Object change listings
☆ ☆ ☆ ☆
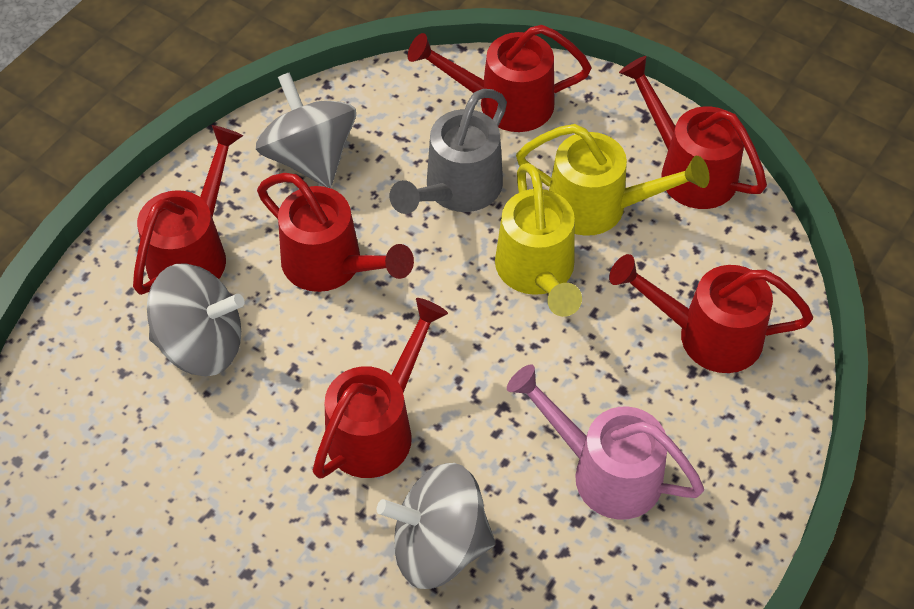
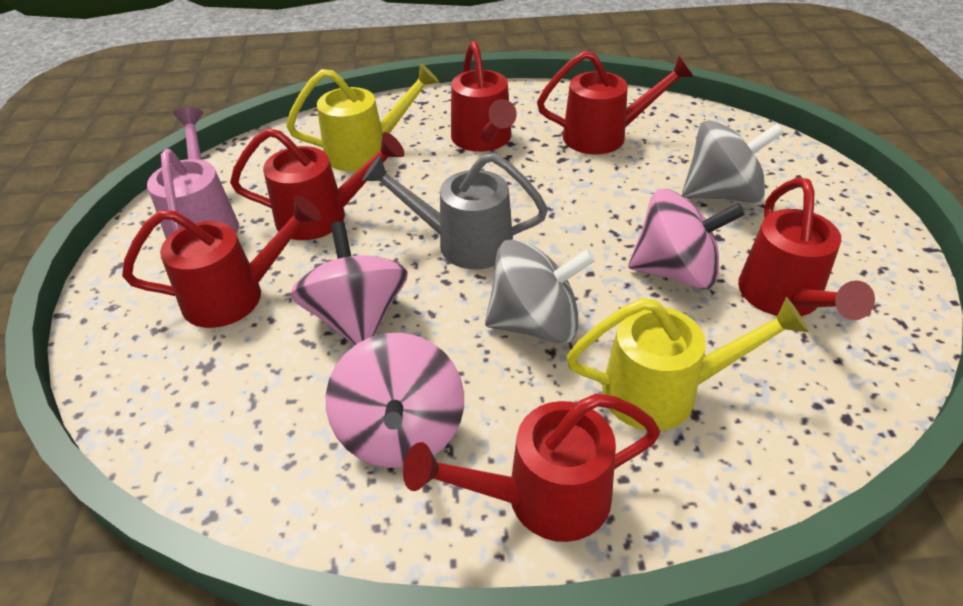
grey spinning top: 3 -> 2
pink spinning top: 0 -> 3

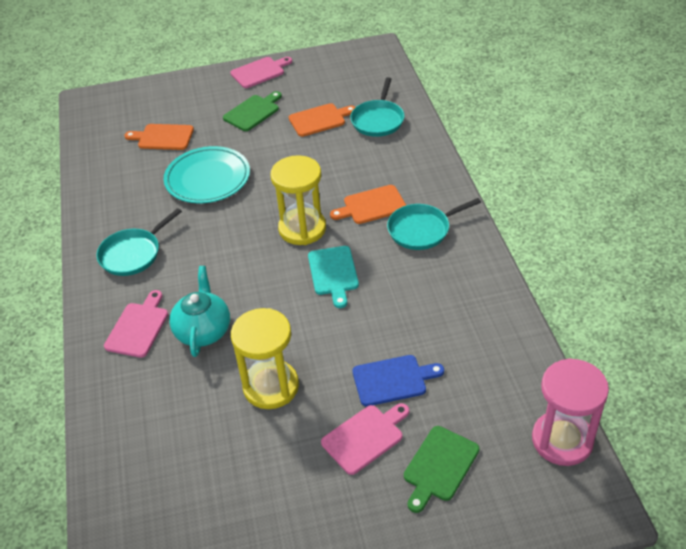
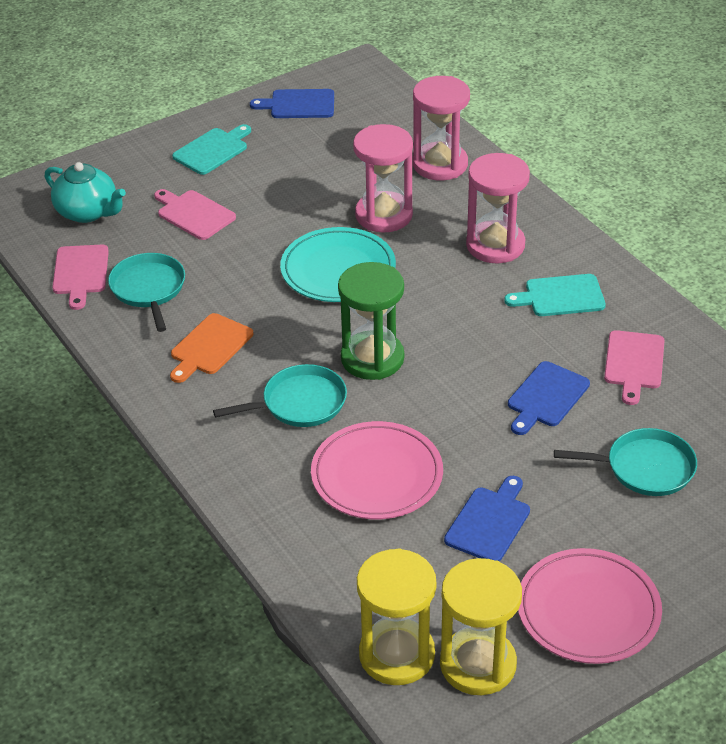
blue cutting board: 1 -> 3
green cutting board: 2 -> 0
green hourglass: 0 -> 1
orange cutting board: 3 -> 1
pink hourglass: 1 -> 3
pink plate: 0 -> 2
turquoise cutting board: 1 -> 2

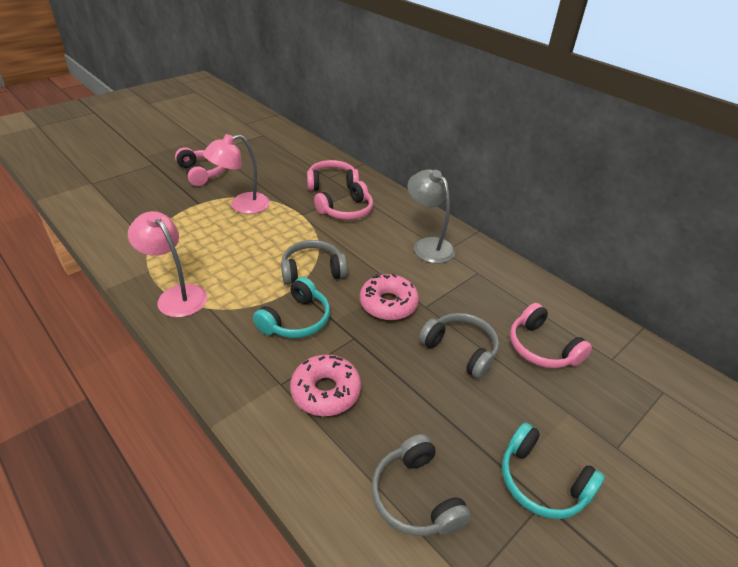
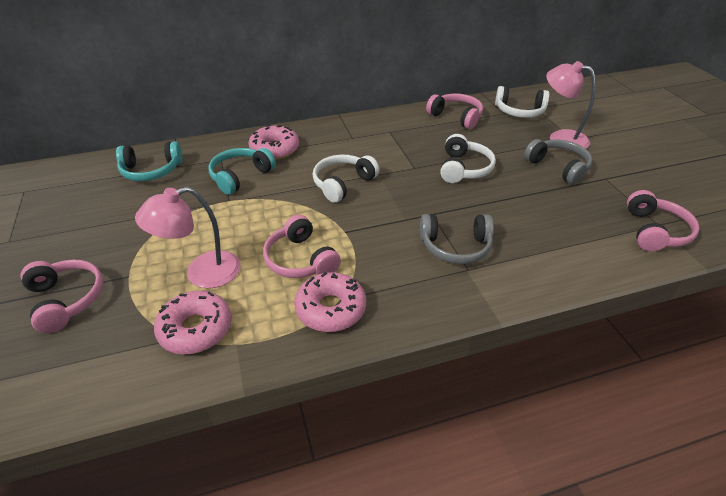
grey headphones: 3 -> 2
grey lamp: 1 -> 0
pink donut: 2 -> 3
white headphones: 0 -> 3

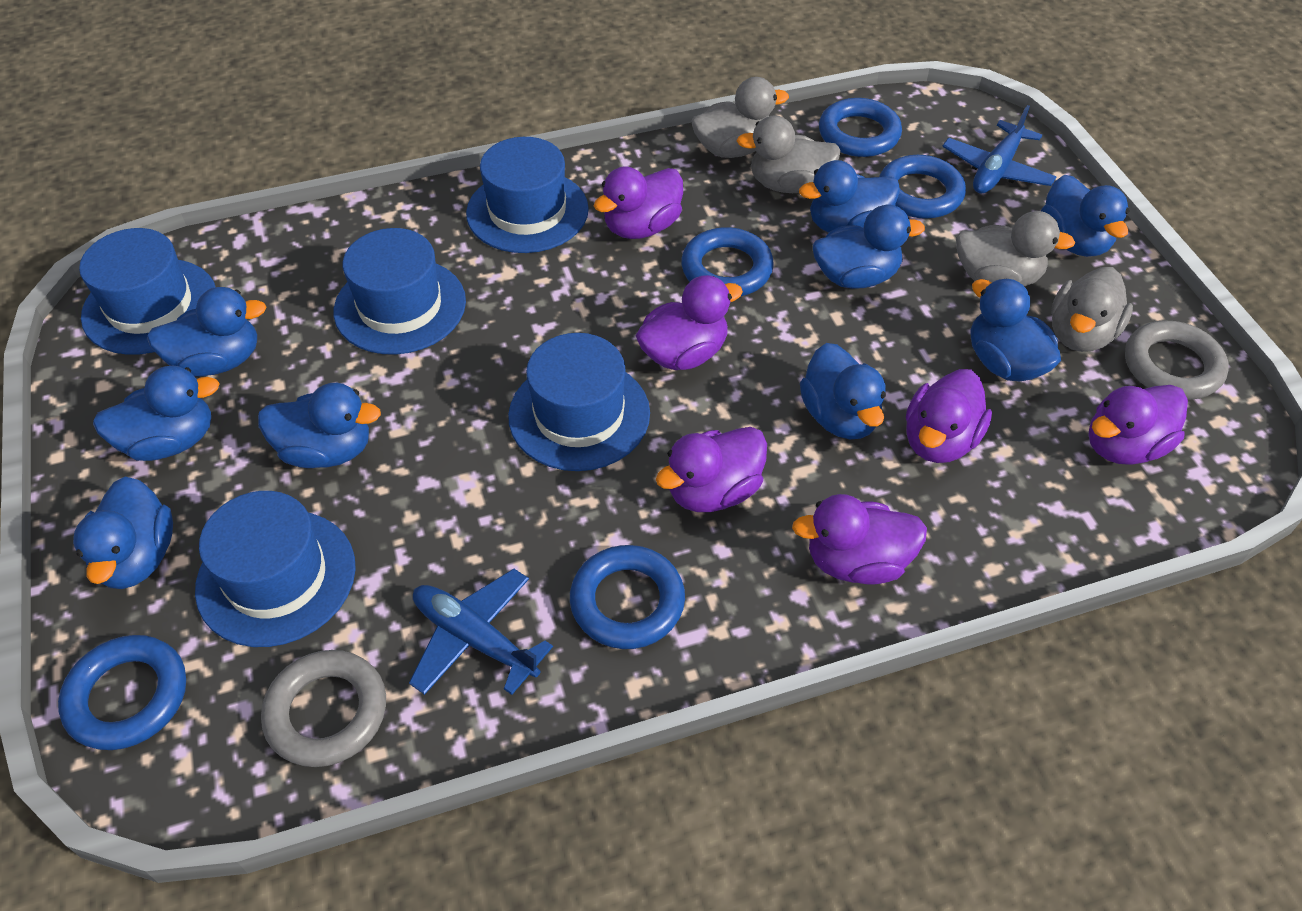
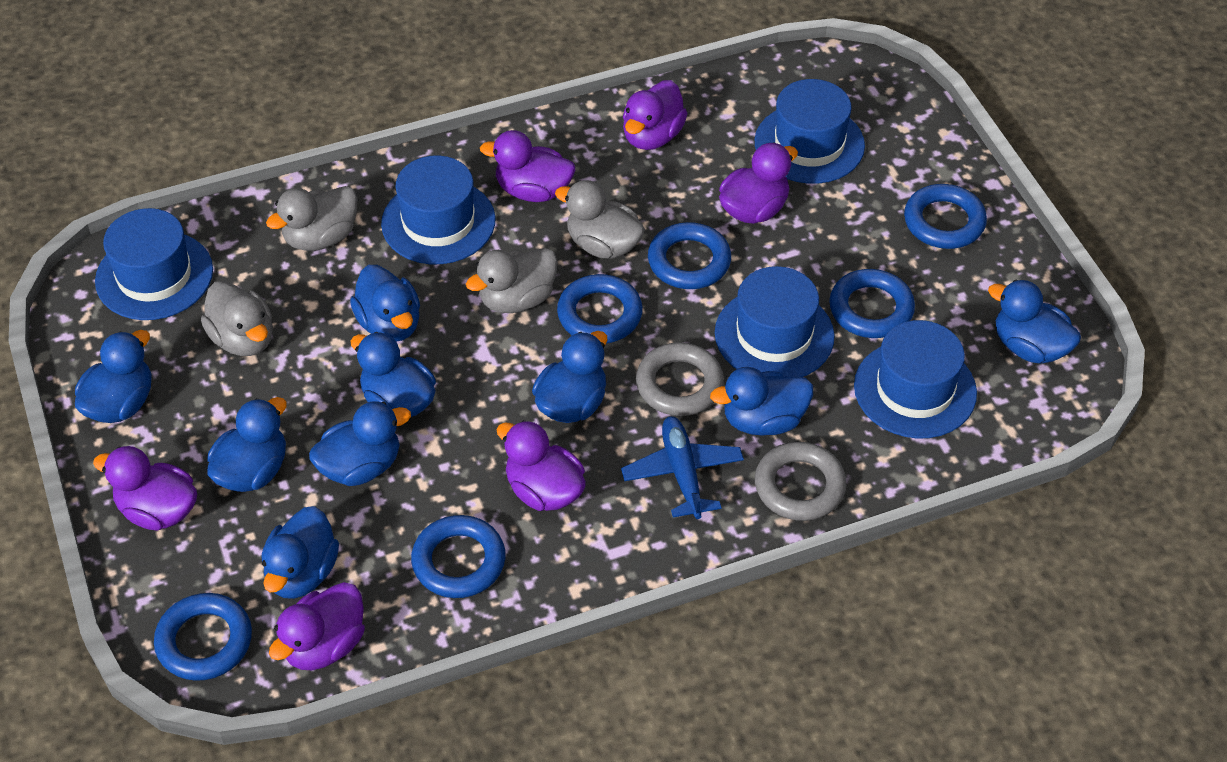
blue plane: 2 -> 1
blue ring: 5 -> 6

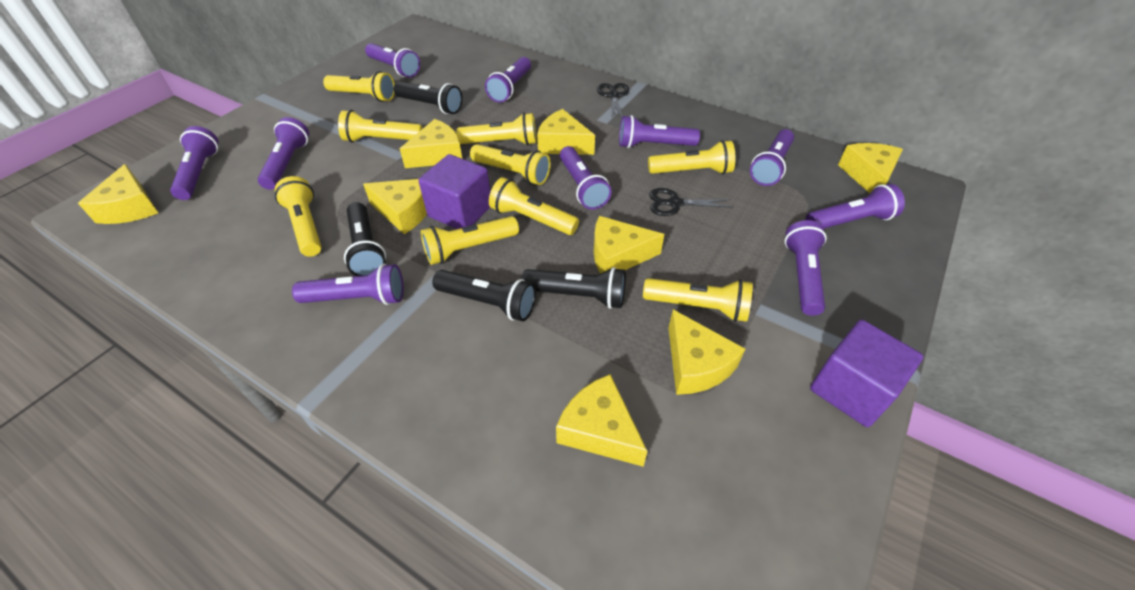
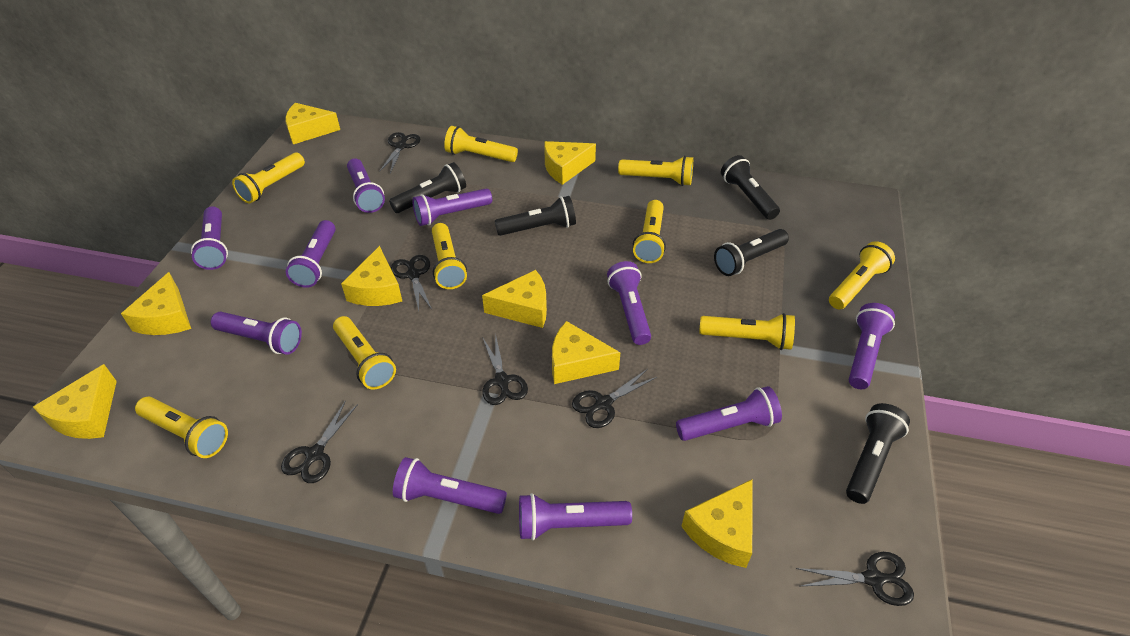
black flashlight: 4 -> 5
black scissors: 2 -> 6
purple cube: 2 -> 0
☆ ☆ ☆ ☆
Without the images, output all the entries exactly as they stand.

REPLY:
grey spinning top: 3 -> 2
pink spinning top: 0 -> 3

blue cutting board: 1 -> 3
green cutting board: 2 -> 0
green hourglass: 0 -> 1
orange cutting board: 3 -> 1
pink hourglass: 1 -> 3
pink plate: 0 -> 2
turquoise cutting board: 1 -> 2

grey headphones: 3 -> 2
grey lamp: 1 -> 0
pink donut: 2 -> 3
white headphones: 0 -> 3

blue plane: 2 -> 1
blue ring: 5 -> 6

black flashlight: 4 -> 5
black scissors: 2 -> 6
purple cube: 2 -> 0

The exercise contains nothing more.